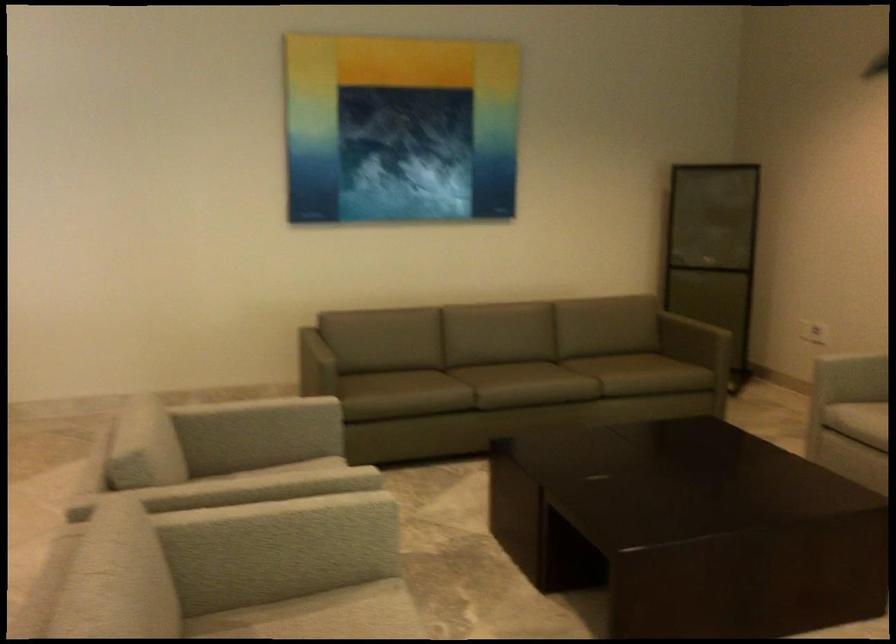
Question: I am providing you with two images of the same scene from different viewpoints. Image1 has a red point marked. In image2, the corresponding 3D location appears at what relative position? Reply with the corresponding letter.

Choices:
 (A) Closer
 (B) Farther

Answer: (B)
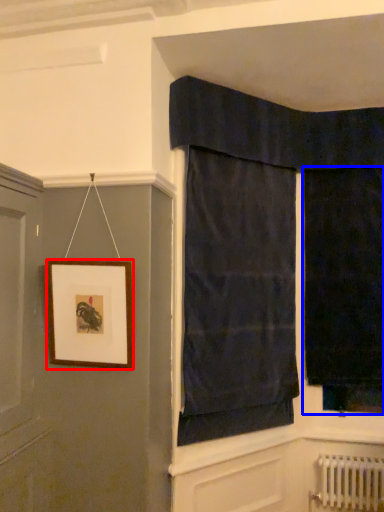
Question: Which of the following is the closest to the observer, picture frame (highlighted by a red box) or curtain (highlighted by a blue box)?

Choices:
 (A) picture frame
 (B) curtain

Answer: (A)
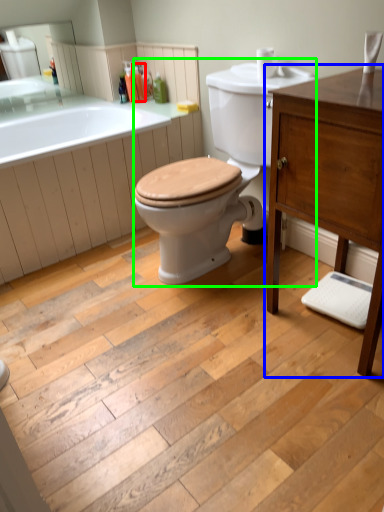
Question: Which object is positioned closest to toiletry (highlighted by a red box)? Select from bathroom cabinet (highlighted by a blue box) and porcelain (highlighted by a green box).

Choices:
 (A) bathroom cabinet
 (B) porcelain

Answer: (B)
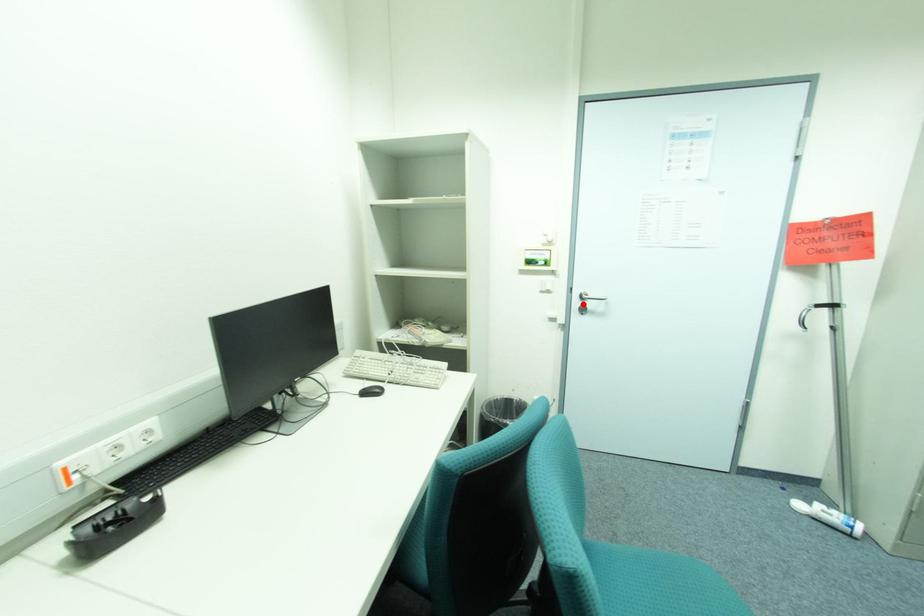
________________________
Stelle die Zeilen oben als JSON-Liste von Zeichenketten dar, eine pro Zeile, und lass Leerzeilen sowie die Bildplatzhalter weg.

Antwort zur Aufgabe:
[
  "Question: I am providing you with two images of the same scene from different viewpoints. Image1 has a red point marked. In image2, the corresponding 3D location appears at what relative position? Reply with the corresponding letter.",
  "Choices:",
  " (A) Closer",
  " (B) Farther",
  "Answer: (B)",
  "Question: Which of the following is the closest to the observer, picture frame (highlighted by a red box) or curtain (highlighted by a blue box)?",
  "Choices:",
  " (A) picture frame",
  " (B) curtain",
  "Answer: (A)",
  "Question: Which object is positioned closest to toiletry (highlighted by a red box)? Select from bathroom cabinet (highlighted by a blue box) and porcelain (highlighted by a green box).",
  "Choices:",
  " (A) bathroom cabinet",
  " (B) porcelain",
  "Answer: (B)"
]